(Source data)

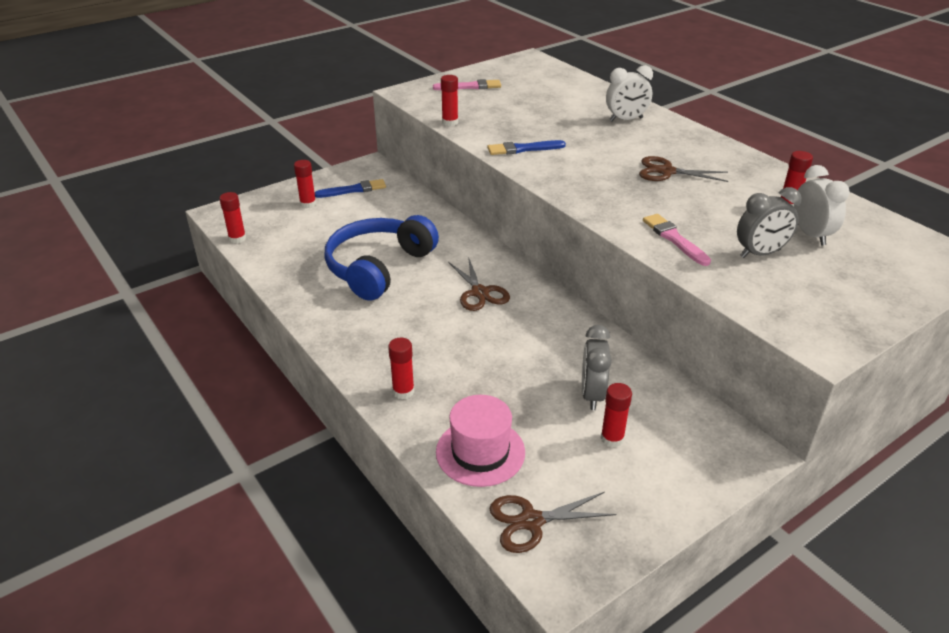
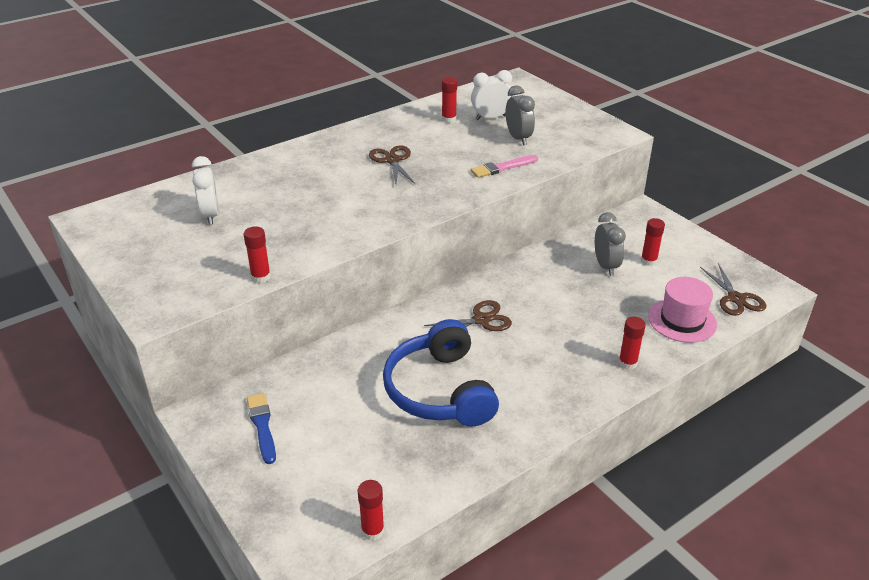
camera: 90 degrees left, 0 degrees up
(308, 204) = (291, 468): red glue stick -> none
(379, 267) = (440, 390): blue headphones -> blue headphones turned 45 degrees clockwise
(470, 87) = (159, 263): pink brush -> none
(523, 149) = (338, 230): blue brush -> none
(592, 394) = (606, 266): grey clock -> grey clock turned 105 degrees counterclockwise
(626, 119) = (282, 170): white clock -> white clock (210, 215)
(666, 171) = (392, 160): brown scissors -> brown scissors turned 150 degrees clockwise

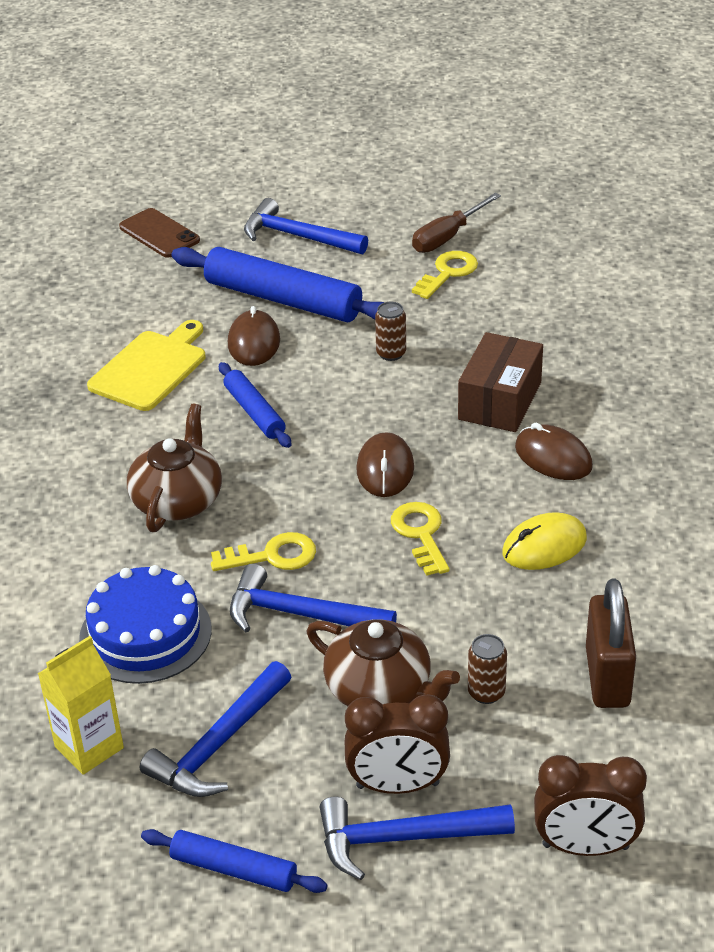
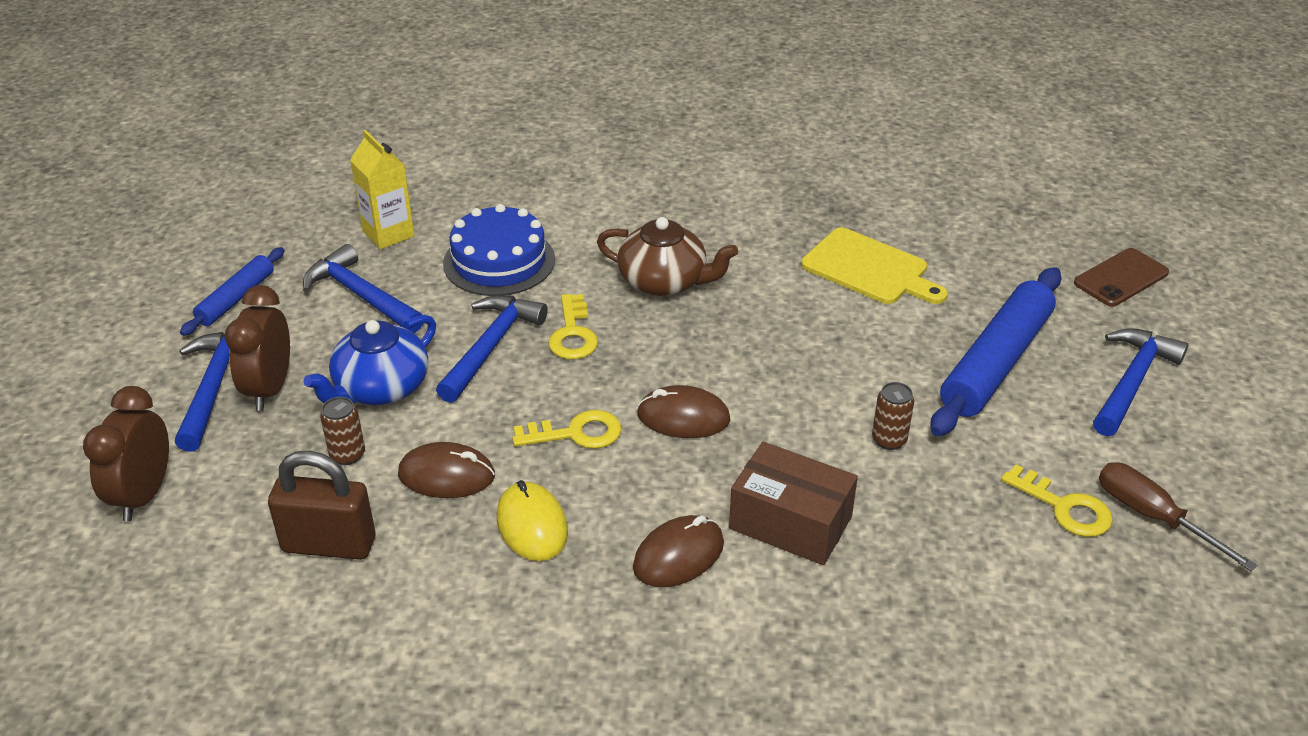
camera: 95 degrees right, 0 degrees up
(254, 342) = (912, 337): brown mouse -> brown mouse (446, 475)
(255, 412) = (790, 333): blue rolling pin -> none
(380, 690) = (380, 388): brown teapot -> blue teapot

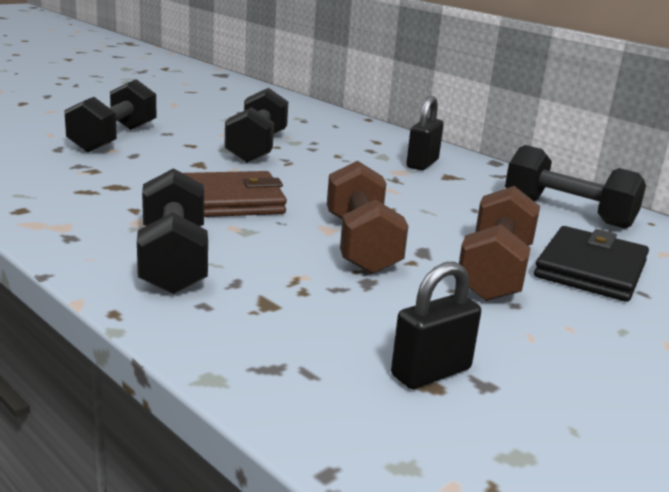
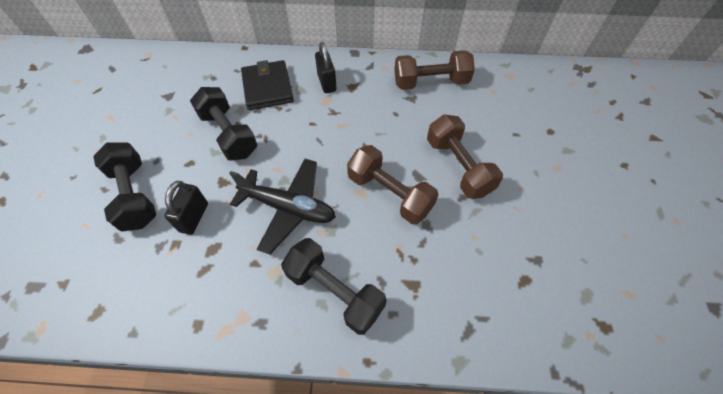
camera: 40 degrees left, 35 degrees up
(230, 201) = (288, 208): brown wallet -> black plane
(431, 372) = (516, 271): black padlock -> black padlock (194, 217)
(568, 212) = (430, 82): black dumbbell -> brown dumbbell
(590, 269) = (485, 131): black wallet -> black wallet (267, 88)

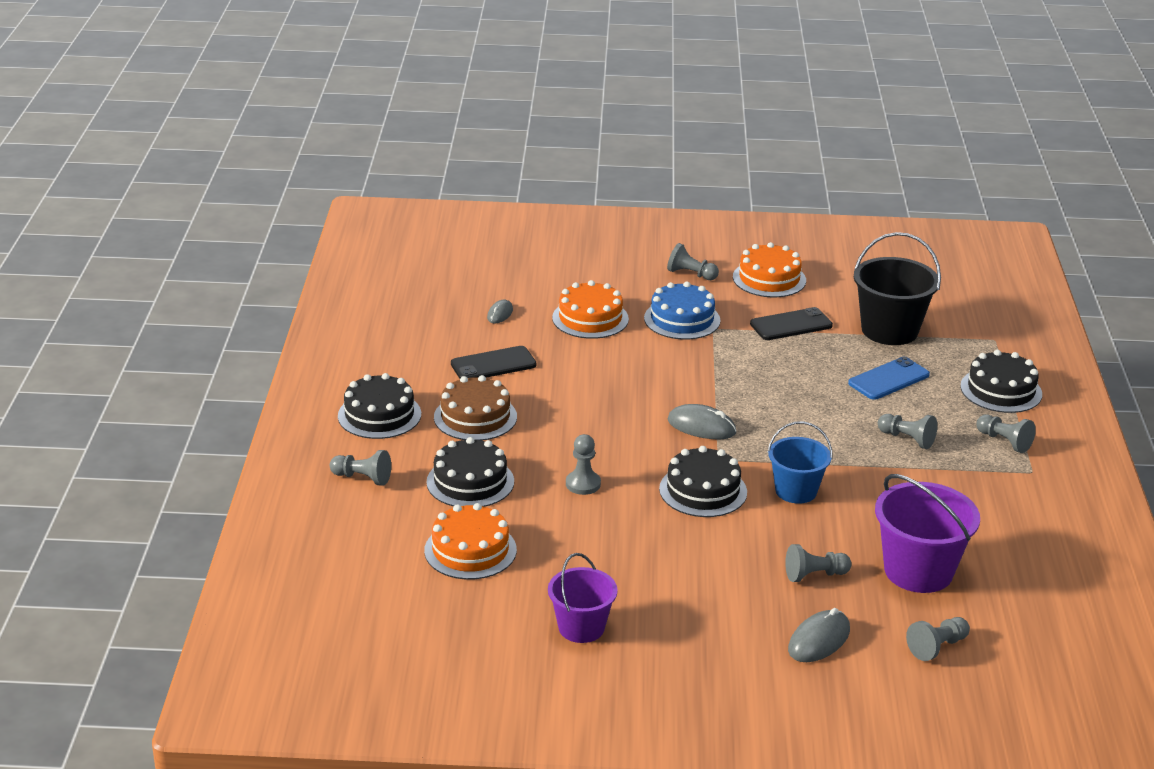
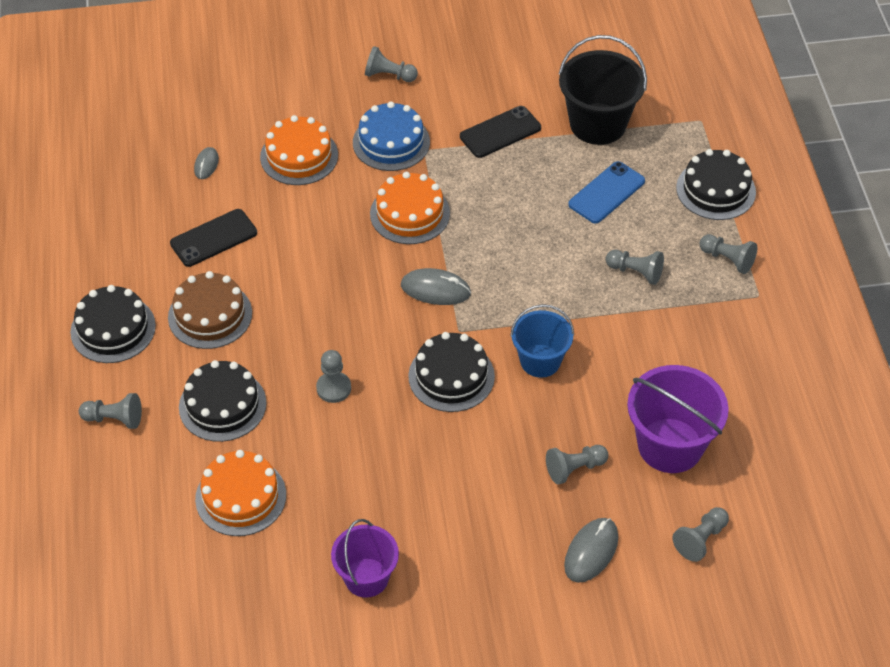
camera: 10 degrees left, 20 degrees up
(769, 279) = (468, 69): orange cake -> orange cake (410, 213)

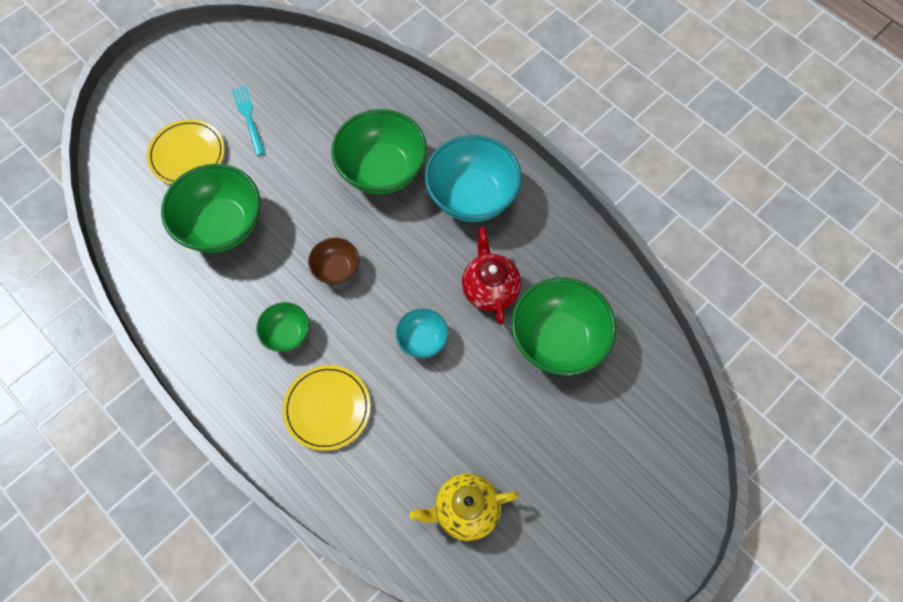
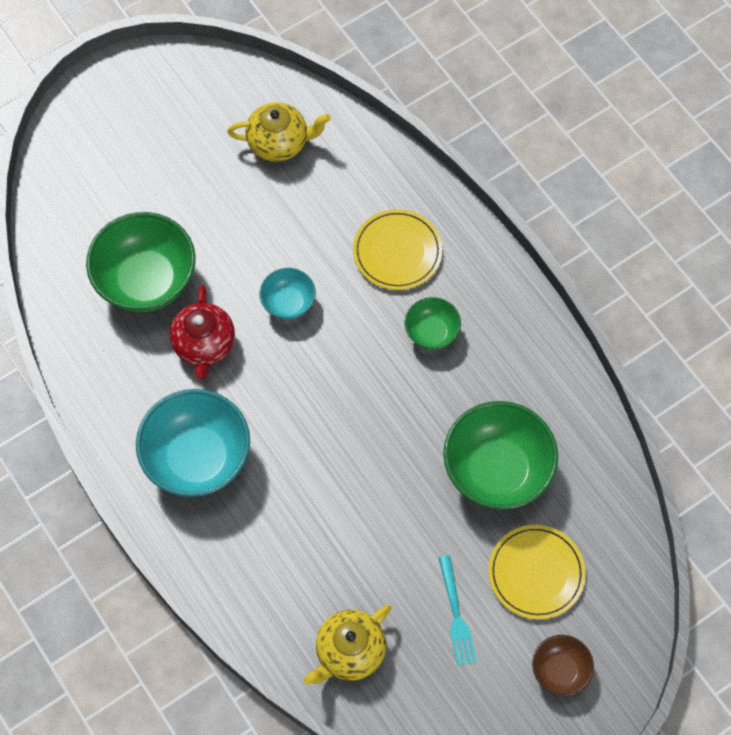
camera: 170 degrees left, 0 degrees up
(326, 83) = (349, 652): none -> yellow teapot
(336, 269) = (369, 395): brown bowl -> brown bowl (560, 670)
(382, 170) = (297, 510): green bowl -> none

** Work to complete **
Print exactly the first line of the entries and every line after it through the one that contains "(523, 149) = (338, 230): blue brush -> none", leaving the pictures out.

** Answer below **
camera: 90 degrees left, 0 degrees up
(308, 204) = (291, 468): red glue stick -> none
(379, 267) = (440, 390): blue headphones -> blue headphones turned 45 degrees clockwise
(470, 87) = (159, 263): pink brush -> none
(523, 149) = (338, 230): blue brush -> none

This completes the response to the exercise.